§ **What is being asked**:
Keep the wording of every entry exactly as it is while leaving the pictures out of your copy.

Dataset excerpts
::::::::::

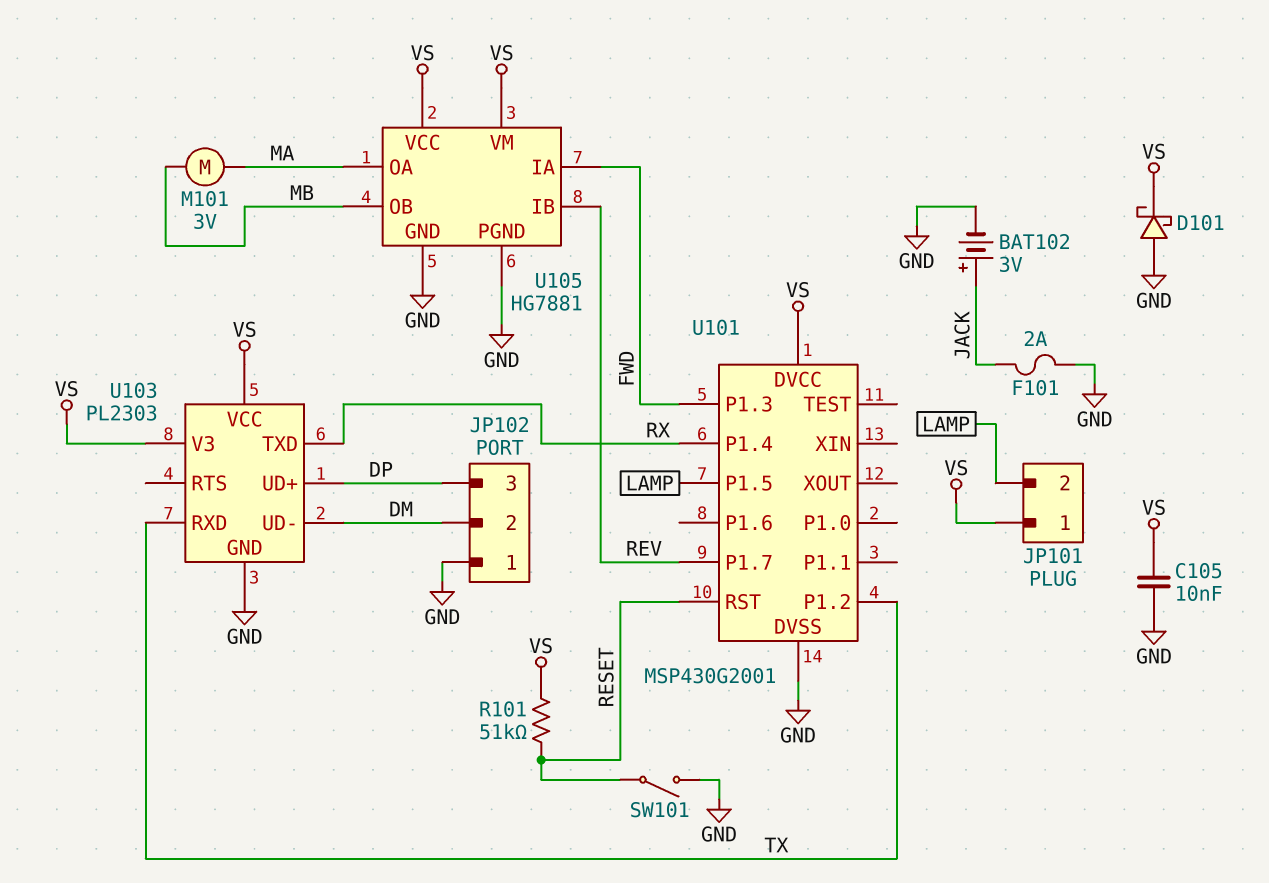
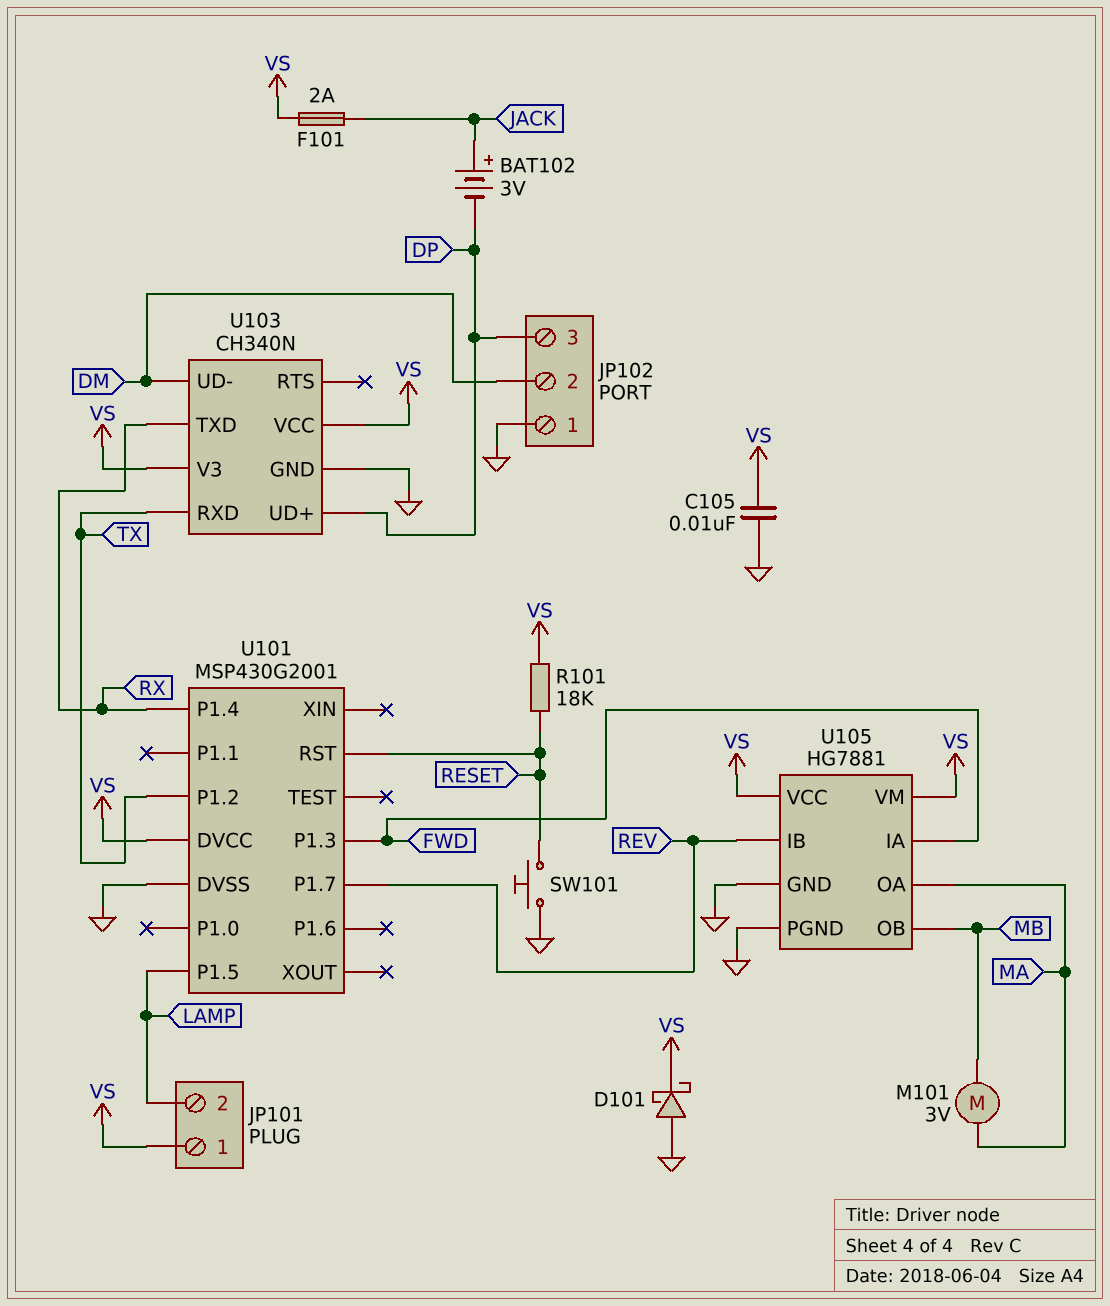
BAT102: 3V (plus JACK, minus GND) -> 3V (plus JACK, minus DP)
F101: 2A (GND, JACK) -> 2A (JACK, VS)
R101: 51k (RESET, VS) -> 18k (RESET, VS)
SW101: switch (GND, RESET) -> button (GND, RESET)
U103: PL2303 -> CH340N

::::::::::

§ **Exercise response**:
BAT102: 3V (plus JACK, minus GND) -> 3V (plus JACK, minus DP)
F101: 2A (GND, JACK) -> 2A (JACK, VS)
R101: 51k (RESET, VS) -> 18k (RESET, VS)
SW101: switch (GND, RESET) -> button (GND, RESET)
U103: PL2303 -> CH340N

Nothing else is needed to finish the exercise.